EXERCISE DATA START
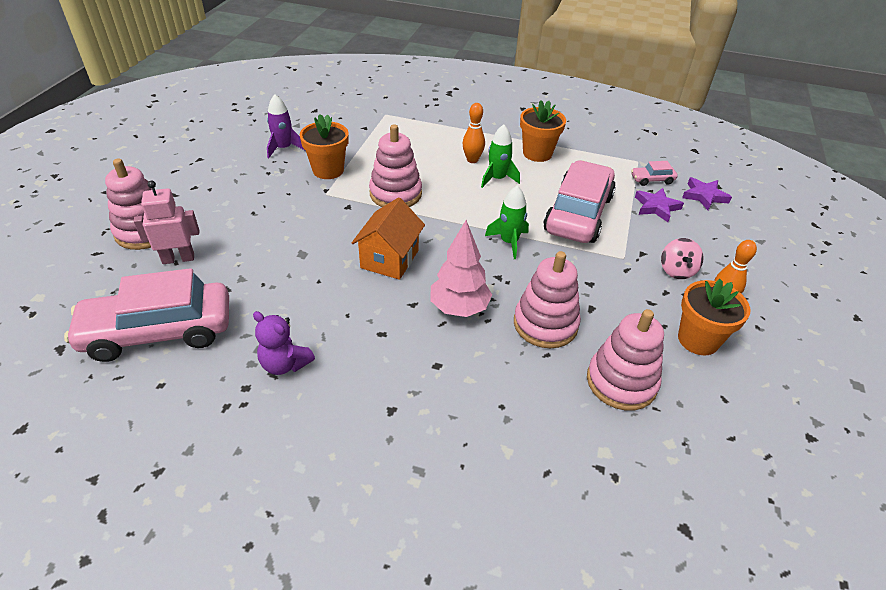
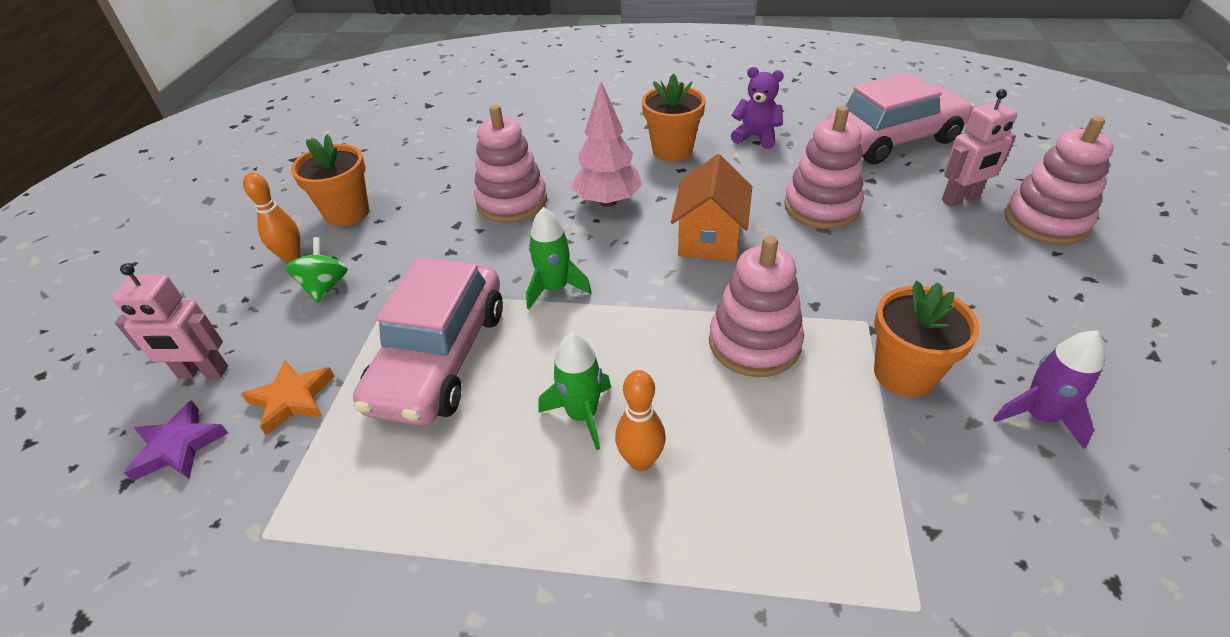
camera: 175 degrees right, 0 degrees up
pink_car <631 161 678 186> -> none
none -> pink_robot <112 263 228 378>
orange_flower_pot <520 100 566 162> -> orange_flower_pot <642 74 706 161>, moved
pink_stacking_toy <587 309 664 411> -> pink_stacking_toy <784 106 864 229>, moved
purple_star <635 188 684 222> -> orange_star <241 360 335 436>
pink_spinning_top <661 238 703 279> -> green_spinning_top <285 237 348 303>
EXERCISE DATA END
* TO DO: What's needed is an exact copy of every entry, minus the pictures.

* ANSWER SECTION:
camera: 175 degrees right, 0 degrees up
pink_car <631 161 678 186> -> none
none -> pink_robot <112 263 228 378>
orange_flower_pot <520 100 566 162> -> orange_flower_pot <642 74 706 161>, moved
pink_stacking_toy <587 309 664 411> -> pink_stacking_toy <784 106 864 229>, moved
purple_star <635 188 684 222> -> orange_star <241 360 335 436>
pink_spinning_top <661 238 703 279> -> green_spinning_top <285 237 348 303>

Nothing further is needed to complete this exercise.